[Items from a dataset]
--- START ---

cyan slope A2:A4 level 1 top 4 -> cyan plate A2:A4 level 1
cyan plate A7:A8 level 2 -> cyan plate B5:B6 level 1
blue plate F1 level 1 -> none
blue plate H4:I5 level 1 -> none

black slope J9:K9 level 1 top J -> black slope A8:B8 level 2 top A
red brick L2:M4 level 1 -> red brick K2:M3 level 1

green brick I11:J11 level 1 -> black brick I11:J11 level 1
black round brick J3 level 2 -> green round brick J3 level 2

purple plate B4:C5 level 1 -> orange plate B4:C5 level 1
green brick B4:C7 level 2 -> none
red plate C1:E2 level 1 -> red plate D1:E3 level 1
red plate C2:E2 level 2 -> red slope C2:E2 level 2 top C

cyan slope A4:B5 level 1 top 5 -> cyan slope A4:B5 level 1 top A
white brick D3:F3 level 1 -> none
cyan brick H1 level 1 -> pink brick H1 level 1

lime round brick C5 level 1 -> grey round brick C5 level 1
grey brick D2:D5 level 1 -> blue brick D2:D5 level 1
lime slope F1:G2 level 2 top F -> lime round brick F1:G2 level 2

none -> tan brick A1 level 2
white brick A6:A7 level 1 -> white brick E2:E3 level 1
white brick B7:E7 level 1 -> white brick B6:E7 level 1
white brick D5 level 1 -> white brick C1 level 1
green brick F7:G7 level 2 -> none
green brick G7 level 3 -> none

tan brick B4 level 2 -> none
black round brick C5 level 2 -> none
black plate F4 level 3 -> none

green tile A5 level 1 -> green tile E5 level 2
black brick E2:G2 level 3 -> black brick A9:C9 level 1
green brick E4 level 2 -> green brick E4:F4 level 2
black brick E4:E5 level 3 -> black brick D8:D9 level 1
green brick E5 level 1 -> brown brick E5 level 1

--- END ---

**Your instructions:**
Starting from the first line above, copy the data through to the last line exactly.

**Response:**
cyan slope A2:A4 level 1 top 4 -> cyan plate A2:A4 level 1
cyan plate A7:A8 level 2 -> cyan plate B5:B6 level 1
blue plate F1 level 1 -> none
blue plate H4:I5 level 1 -> none

black slope J9:K9 level 1 top J -> black slope A8:B8 level 2 top A
red brick L2:M4 level 1 -> red brick K2:M3 level 1

green brick I11:J11 level 1 -> black brick I11:J11 level 1
black round brick J3 level 2 -> green round brick J3 level 2

purple plate B4:C5 level 1 -> orange plate B4:C5 level 1
green brick B4:C7 level 2 -> none
red plate C1:E2 level 1 -> red plate D1:E3 level 1
red plate C2:E2 level 2 -> red slope C2:E2 level 2 top C

cyan slope A4:B5 level 1 top 5 -> cyan slope A4:B5 level 1 top A
white brick D3:F3 level 1 -> none
cyan brick H1 level 1 -> pink brick H1 level 1

lime round brick C5 level 1 -> grey round brick C5 level 1
grey brick D2:D5 level 1 -> blue brick D2:D5 level 1
lime slope F1:G2 level 2 top F -> lime round brick F1:G2 level 2

none -> tan brick A1 level 2
white brick A6:A7 level 1 -> white brick E2:E3 level 1
white brick B7:E7 level 1 -> white brick B6:E7 level 1
white brick D5 level 1 -> white brick C1 level 1
green brick F7:G7 level 2 -> none
green brick G7 level 3 -> none

tan brick B4 level 2 -> none
black round brick C5 level 2 -> none
black plate F4 level 3 -> none

green tile A5 level 1 -> green tile E5 level 2
black brick E2:G2 level 3 -> black brick A9:C9 level 1
green brick E4 level 2 -> green brick E4:F4 level 2
black brick E4:E5 level 3 -> black brick D8:D9 level 1
green brick E5 level 1 -> brown brick E5 level 1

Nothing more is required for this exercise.